Brief: Set down the data again word for word. Skip any pictures.

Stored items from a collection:
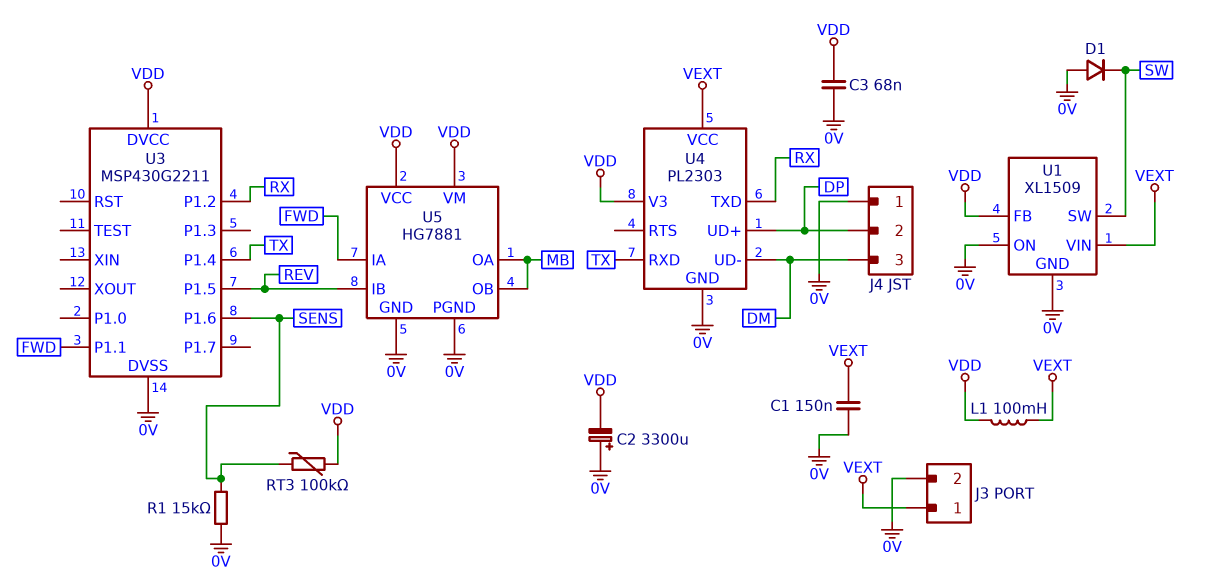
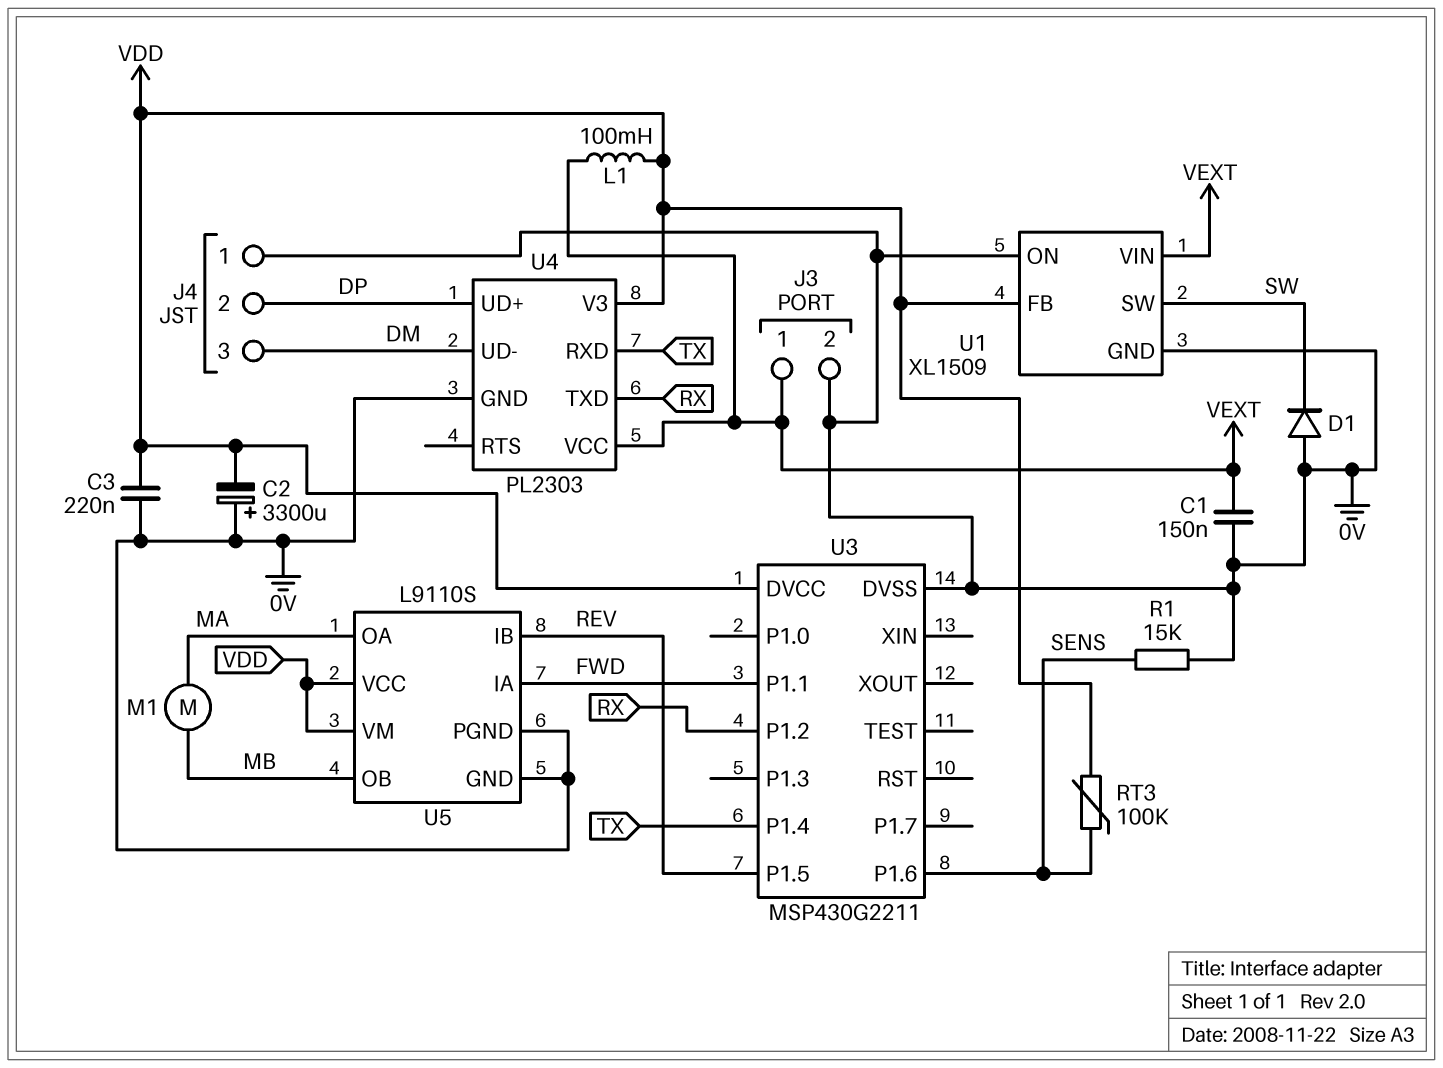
C3: 68nF (0V, VDD) -> 220nF (0V, VDD)
M1: none -> motor (MA, MB)
U5: HG7881 -> L9110S
U5 pin OA: MB -> MA

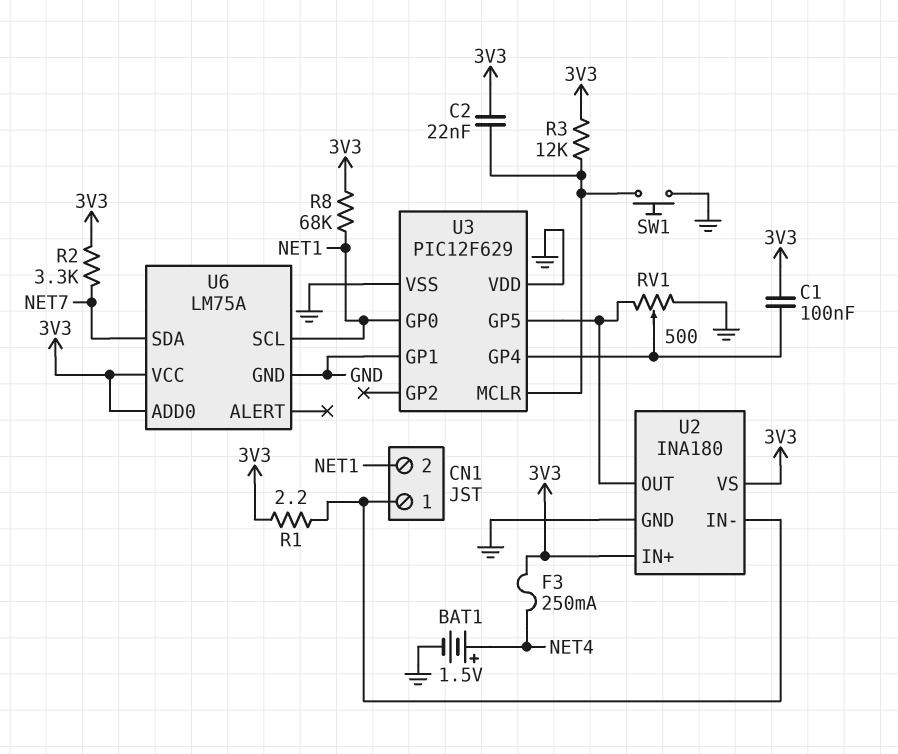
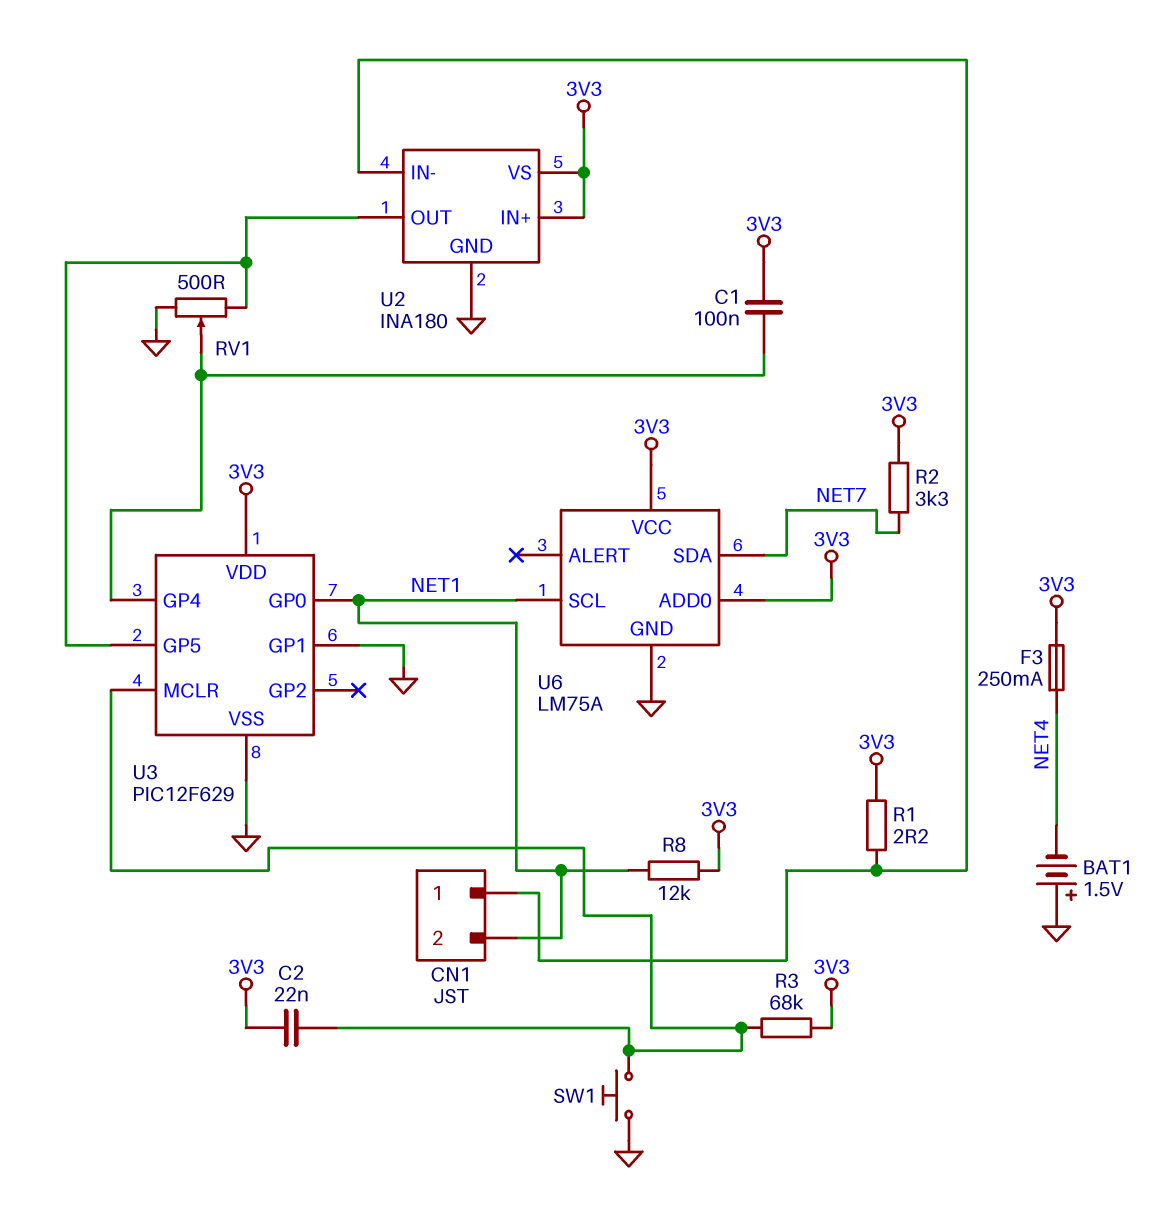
BAT1: 1.5V (plus NET4, minus GND) -> 1.5V (plus GND, minus NET4)
R3: 12k (3V3, U3/MCLR) -> 68k (3V3, U3/MCLR)
R8: 68k (3V3, NET1) -> 12k (3V3, NET1)
U3 pin VDD: GND -> 3V3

Reply to the exercise:
C3: 68nF (0V, VDD) -> 220nF (0V, VDD)
M1: none -> motor (MA, MB)
U5: HG7881 -> L9110S
U5 pin OA: MB -> MA

BAT1: 1.5V (plus NET4, minus GND) -> 1.5V (plus GND, minus NET4)
R3: 12k (3V3, U3/MCLR) -> 68k (3V3, U3/MCLR)
R8: 68k (3V3, NET1) -> 12k (3V3, NET1)
U3 pin VDD: GND -> 3V3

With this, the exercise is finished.